_TASK DIRECTIONS_.
Take every line from the listing below that contains "pink".

_EXERCISE DATA_.
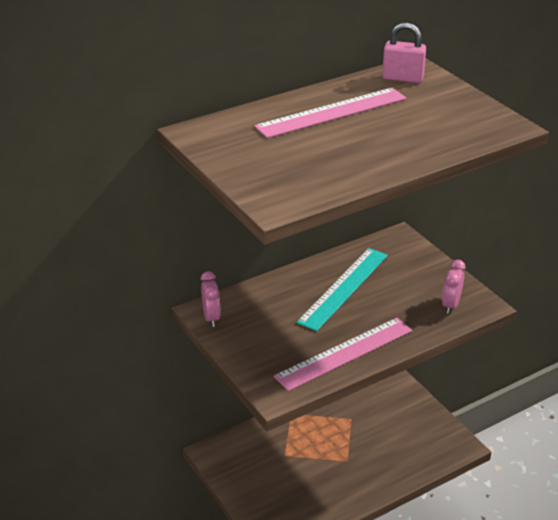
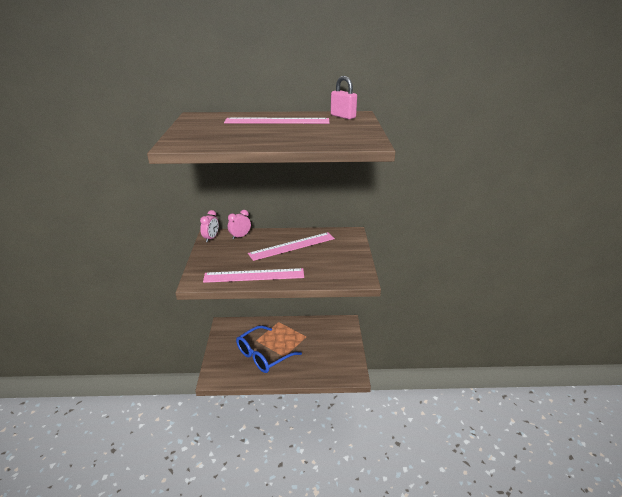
camera: 30 degrees right, 5 degrees down
(317, 473) = (263, 355): none -> blue glasses
(344, 288) = (292, 246): turquoise ruler -> pink ruler
(450, 305) = (342, 272): pink clock -> pink clock (240, 236)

_EXERCISE OUTPUT_.
(344, 288) = (292, 246): turquoise ruler -> pink ruler
(450, 305) = (342, 272): pink clock -> pink clock (240, 236)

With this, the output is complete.